Object matching data:
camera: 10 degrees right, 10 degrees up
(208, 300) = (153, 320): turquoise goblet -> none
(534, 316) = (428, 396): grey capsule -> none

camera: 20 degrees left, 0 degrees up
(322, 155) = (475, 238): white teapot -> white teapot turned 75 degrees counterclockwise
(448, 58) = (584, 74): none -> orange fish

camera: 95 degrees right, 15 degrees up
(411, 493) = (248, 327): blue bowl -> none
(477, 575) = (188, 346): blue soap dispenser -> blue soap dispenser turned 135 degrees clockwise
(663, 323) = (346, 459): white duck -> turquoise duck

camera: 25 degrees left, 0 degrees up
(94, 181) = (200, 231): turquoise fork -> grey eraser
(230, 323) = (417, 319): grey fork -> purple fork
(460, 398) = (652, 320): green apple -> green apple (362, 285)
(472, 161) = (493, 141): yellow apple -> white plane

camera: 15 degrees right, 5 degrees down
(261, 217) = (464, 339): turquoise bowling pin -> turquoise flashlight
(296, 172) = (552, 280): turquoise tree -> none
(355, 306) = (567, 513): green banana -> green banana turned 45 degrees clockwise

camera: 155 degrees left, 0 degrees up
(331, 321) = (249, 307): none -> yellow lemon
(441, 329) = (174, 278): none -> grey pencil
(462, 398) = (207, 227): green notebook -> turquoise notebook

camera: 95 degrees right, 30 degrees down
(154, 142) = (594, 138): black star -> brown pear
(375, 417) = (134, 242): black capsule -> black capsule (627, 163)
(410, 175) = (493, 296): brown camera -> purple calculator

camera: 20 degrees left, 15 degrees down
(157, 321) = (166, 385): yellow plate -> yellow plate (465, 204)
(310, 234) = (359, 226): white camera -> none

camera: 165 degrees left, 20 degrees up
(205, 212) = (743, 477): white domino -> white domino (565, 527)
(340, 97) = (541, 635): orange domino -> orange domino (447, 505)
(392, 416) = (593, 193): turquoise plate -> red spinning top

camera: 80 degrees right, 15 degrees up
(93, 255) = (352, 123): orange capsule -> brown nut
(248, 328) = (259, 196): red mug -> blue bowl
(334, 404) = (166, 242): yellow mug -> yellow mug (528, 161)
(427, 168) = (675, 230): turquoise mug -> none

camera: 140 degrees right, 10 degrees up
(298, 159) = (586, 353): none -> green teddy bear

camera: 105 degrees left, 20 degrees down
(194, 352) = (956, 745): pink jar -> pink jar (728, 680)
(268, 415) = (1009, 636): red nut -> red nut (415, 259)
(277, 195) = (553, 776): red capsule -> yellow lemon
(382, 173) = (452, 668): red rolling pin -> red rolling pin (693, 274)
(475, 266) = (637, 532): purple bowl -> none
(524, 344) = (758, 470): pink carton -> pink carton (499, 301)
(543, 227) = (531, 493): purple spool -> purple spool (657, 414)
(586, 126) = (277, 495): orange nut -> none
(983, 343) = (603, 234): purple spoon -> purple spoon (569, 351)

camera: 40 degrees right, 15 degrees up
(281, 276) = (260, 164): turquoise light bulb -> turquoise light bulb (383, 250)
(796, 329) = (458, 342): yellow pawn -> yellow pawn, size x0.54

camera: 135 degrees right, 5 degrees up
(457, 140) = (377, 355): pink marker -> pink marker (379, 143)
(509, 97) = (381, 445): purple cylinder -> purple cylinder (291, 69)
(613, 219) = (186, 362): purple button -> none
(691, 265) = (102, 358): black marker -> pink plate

• Problem: I'd like the lines above from the one with "(355, 306) = (567, 513): green" up to and including the one with "(310, 234) = (359, 226): white camera -> none" copied exactly, with no other lines.

• Output of the exercise:
(355, 306) = (567, 513): green banana -> green banana turned 45 degrees clockwise

camera: 155 degrees left, 0 degrees up
(331, 321) = (249, 307): none -> yellow lemon
(441, 329) = (174, 278): none -> grey pencil
(462, 398) = (207, 227): green notebook -> turquoise notebook

camera: 95 degrees right, 30 degrees down
(154, 142) = (594, 138): black star -> brown pear
(375, 417) = (134, 242): black capsule -> black capsule (627, 163)
(410, 175) = (493, 296): brown camera -> purple calculator

camera: 20 degrees left, 15 degrees down
(157, 321) = (166, 385): yellow plate -> yellow plate (465, 204)
(310, 234) = (359, 226): white camera -> none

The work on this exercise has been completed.